▶ **TASK**: With the images removed, return every line below exactly as it reads.

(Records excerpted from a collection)
__________

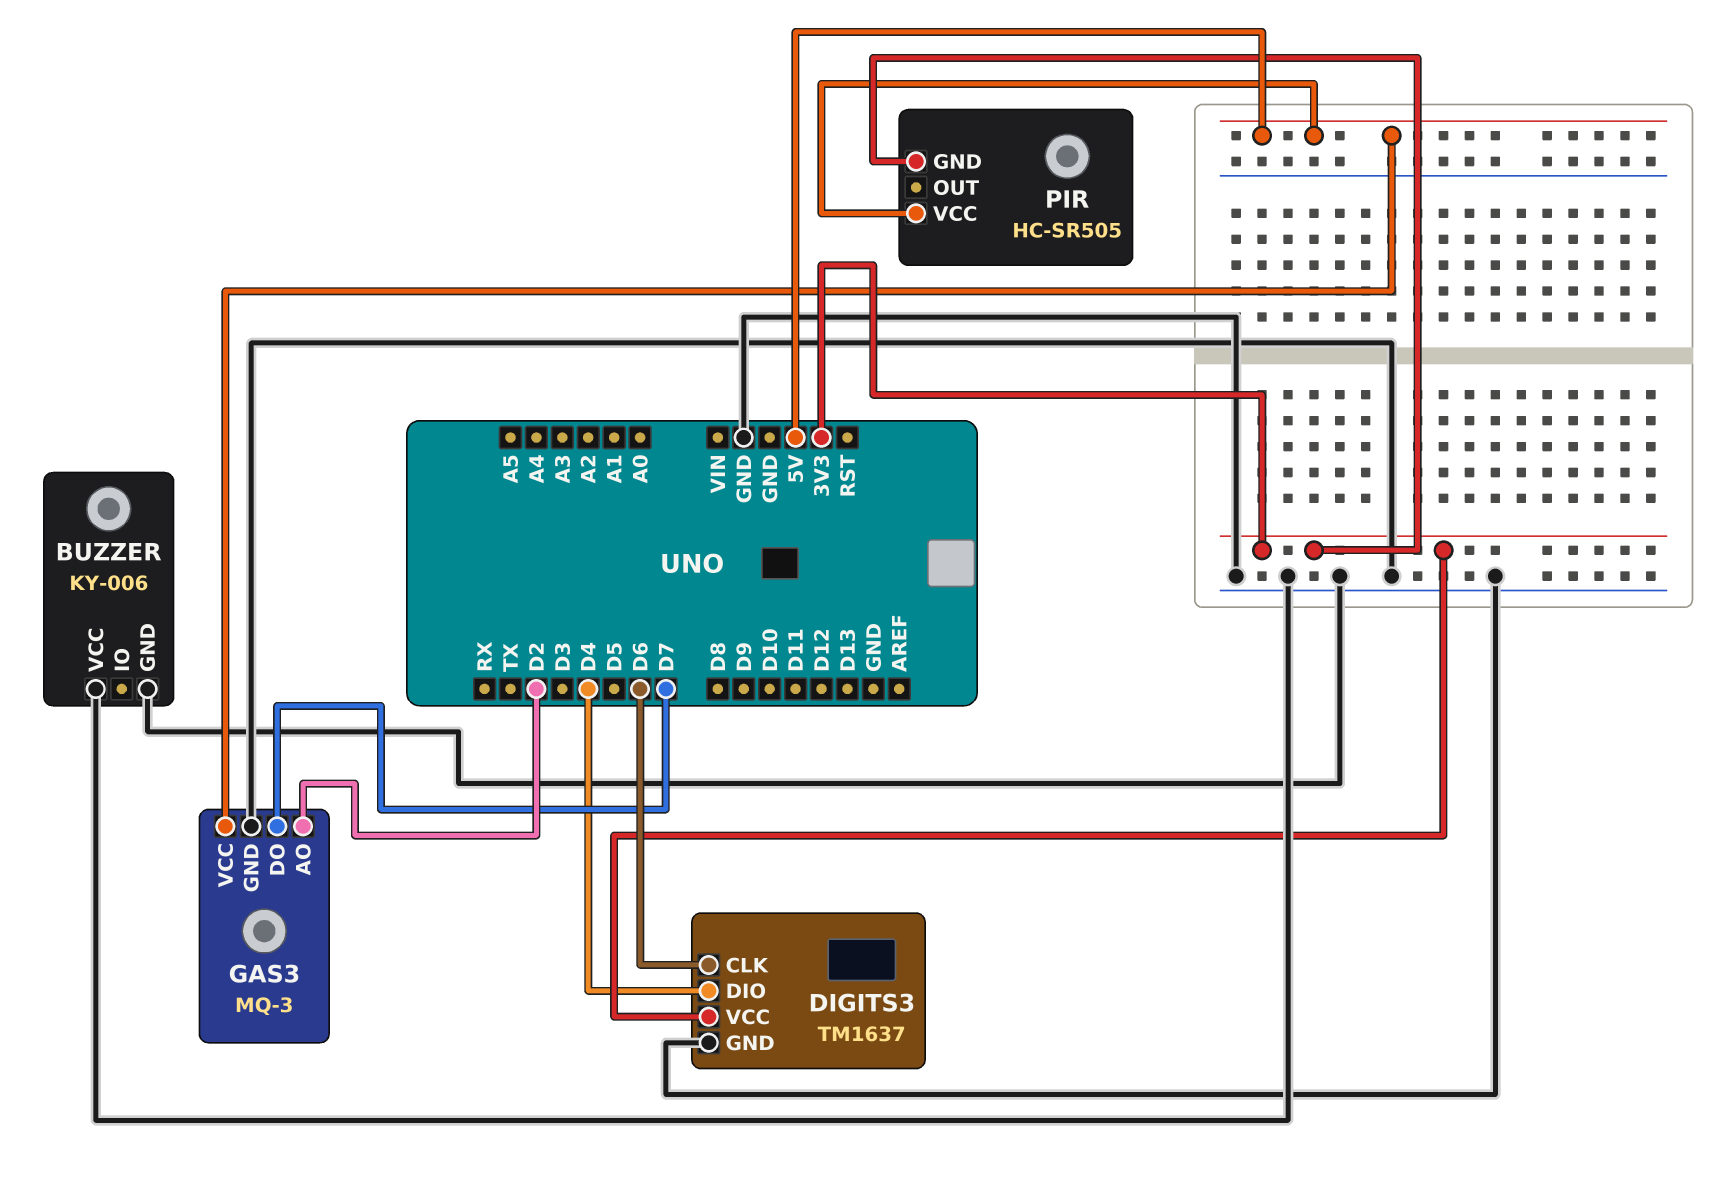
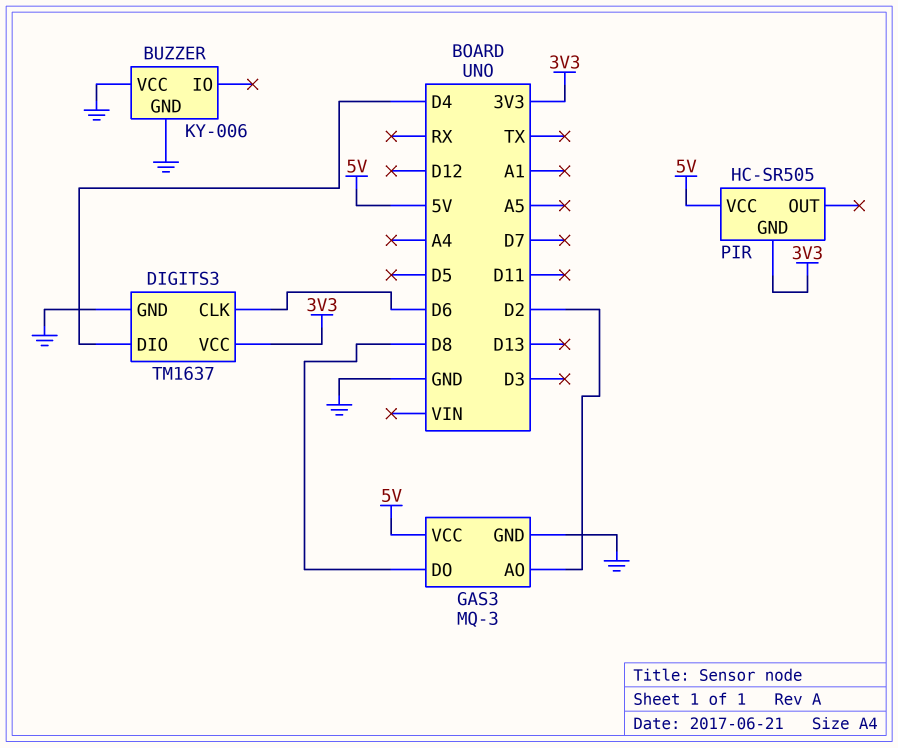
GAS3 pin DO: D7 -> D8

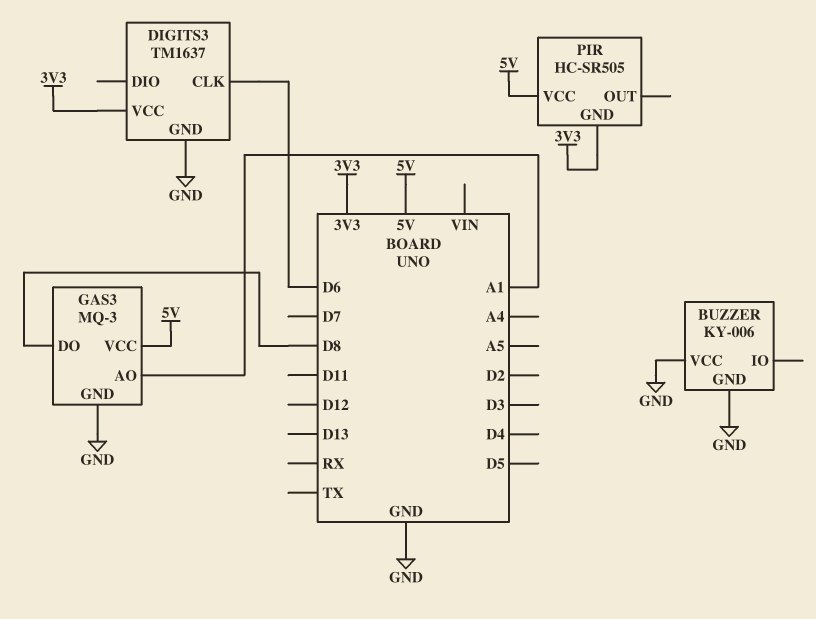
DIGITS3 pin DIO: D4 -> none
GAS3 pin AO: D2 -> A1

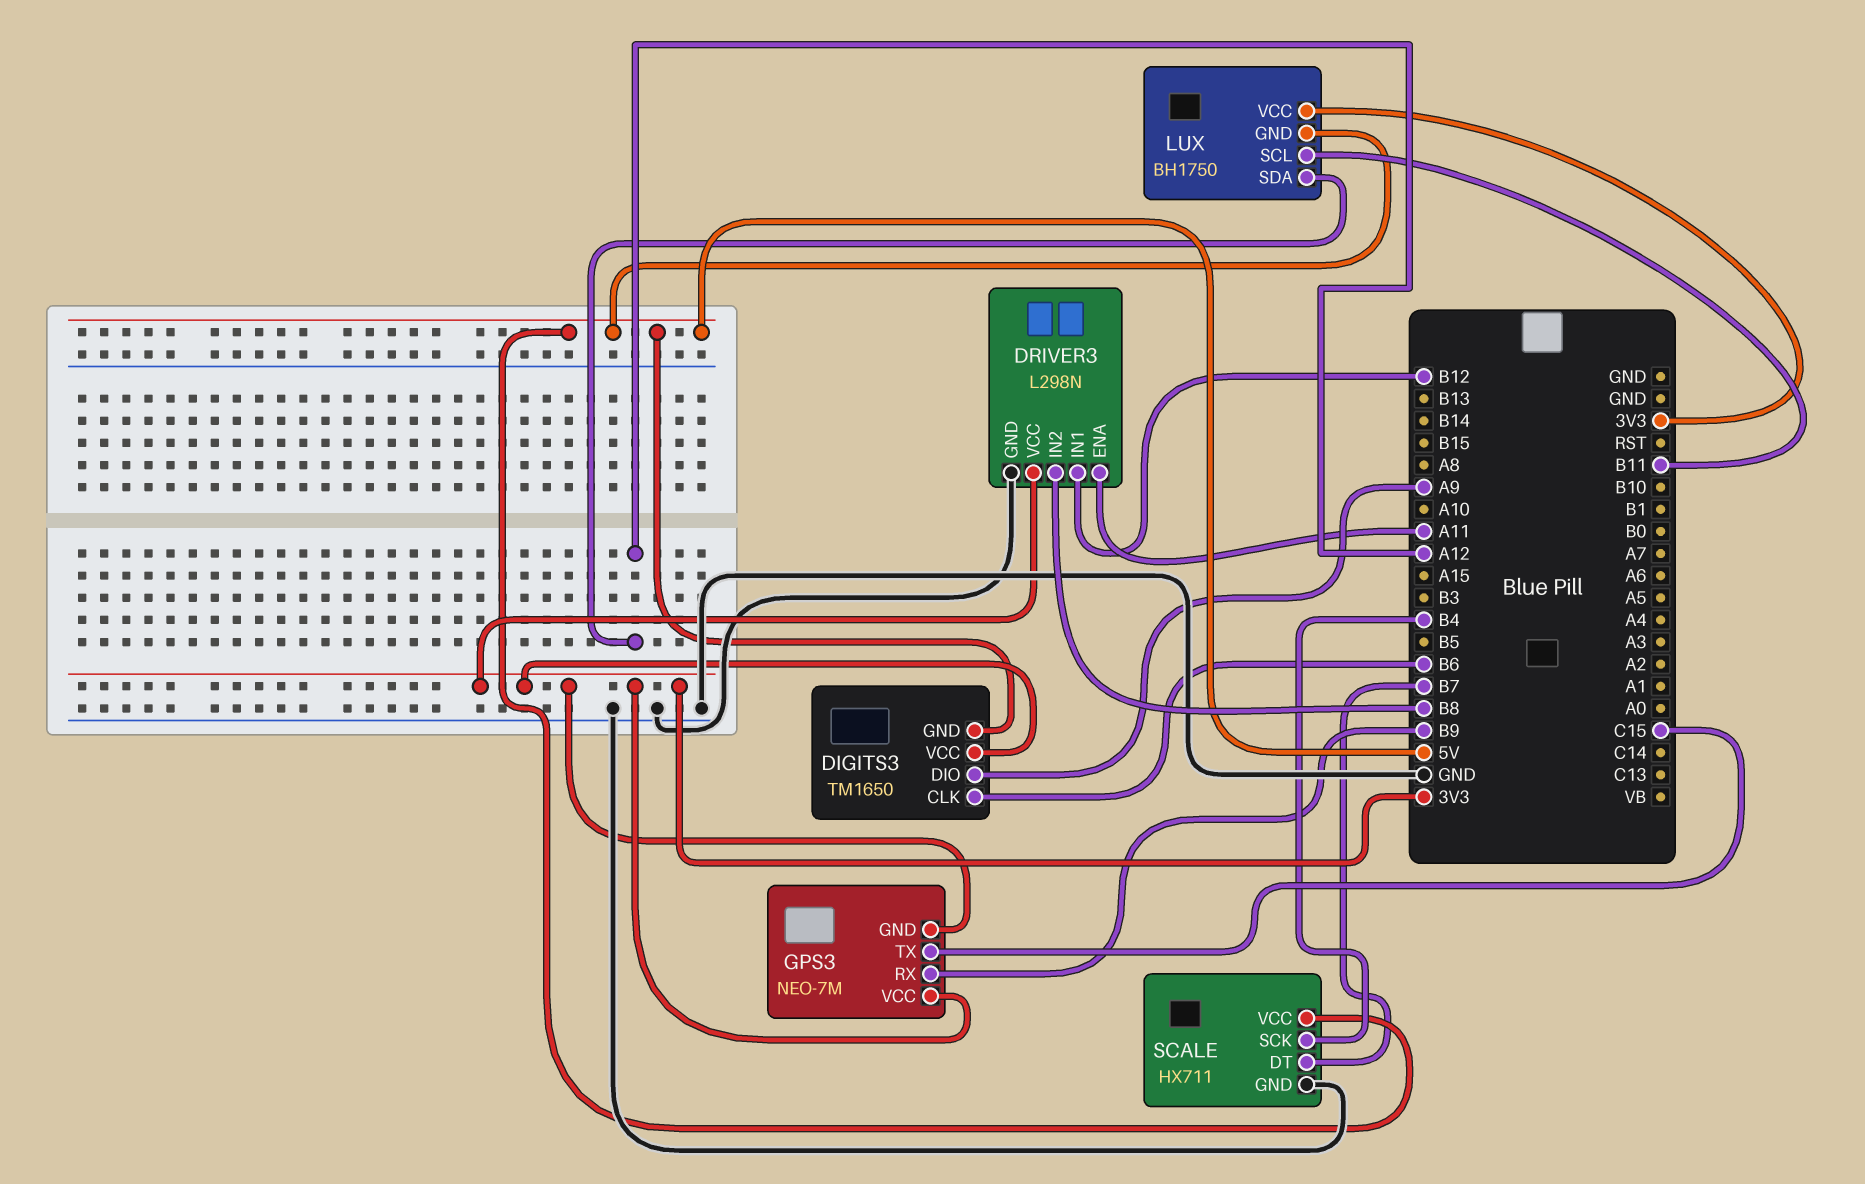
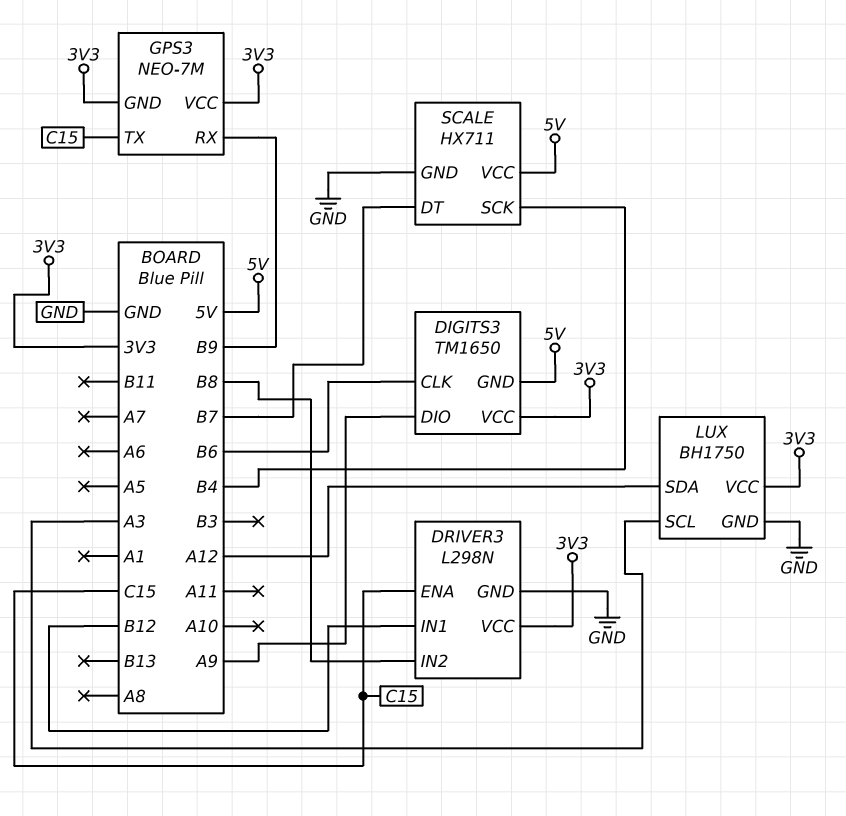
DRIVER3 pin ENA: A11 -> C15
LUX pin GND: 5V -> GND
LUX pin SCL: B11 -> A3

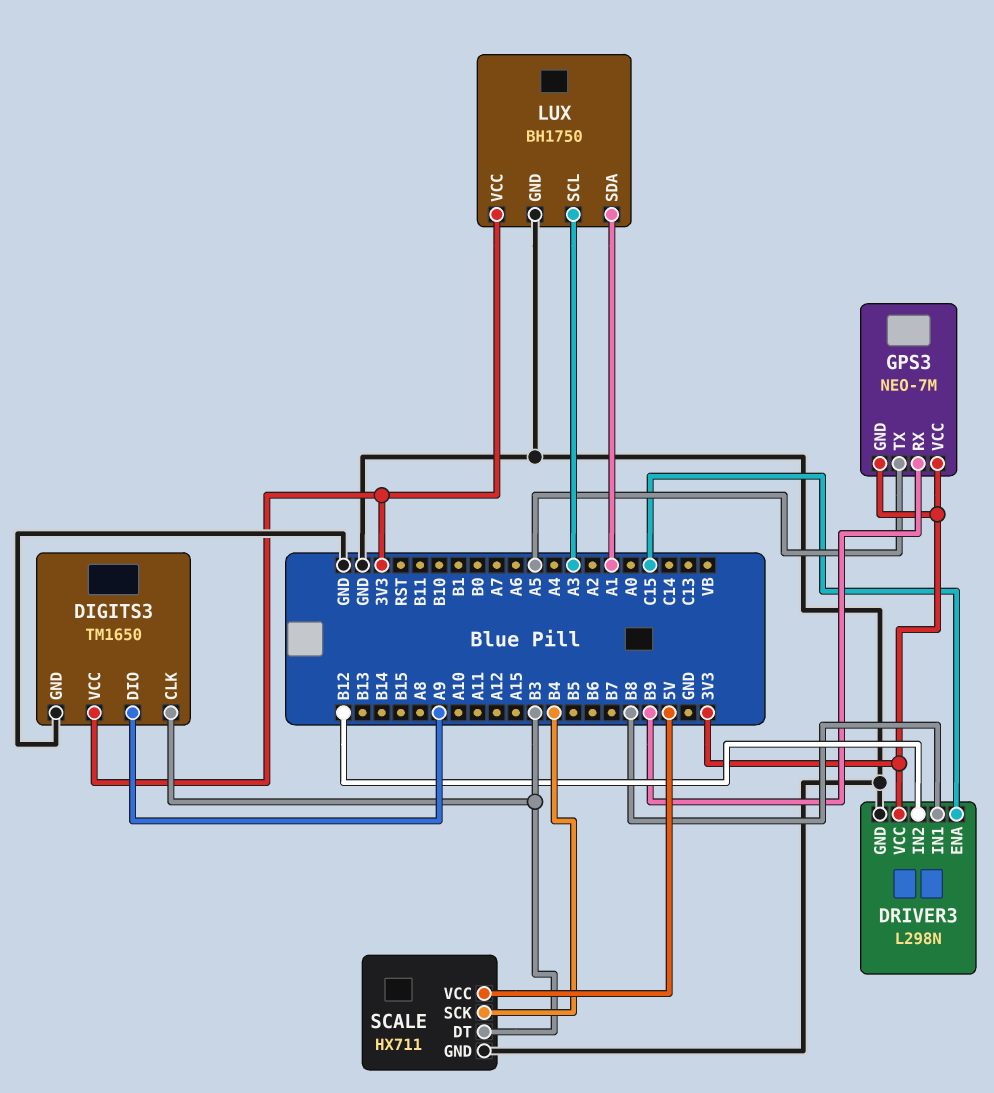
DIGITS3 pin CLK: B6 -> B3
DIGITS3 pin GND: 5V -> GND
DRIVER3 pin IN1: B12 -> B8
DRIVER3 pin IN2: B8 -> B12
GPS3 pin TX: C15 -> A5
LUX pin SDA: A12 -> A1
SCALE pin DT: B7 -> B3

__________

▶ **WRITTEN ANSWER**:
GAS3 pin DO: D7 -> D8

DIGITS3 pin DIO: D4 -> none
GAS3 pin AO: D2 -> A1

DRIVER3 pin ENA: A11 -> C15
LUX pin GND: 5V -> GND
LUX pin SCL: B11 -> A3

DIGITS3 pin CLK: B6 -> B3
DIGITS3 pin GND: 5V -> GND
DRIVER3 pin IN1: B12 -> B8
DRIVER3 pin IN2: B8 -> B12
GPS3 pin TX: C15 -> A5
LUX pin SDA: A12 -> A1
SCALE pin DT: B7 -> B3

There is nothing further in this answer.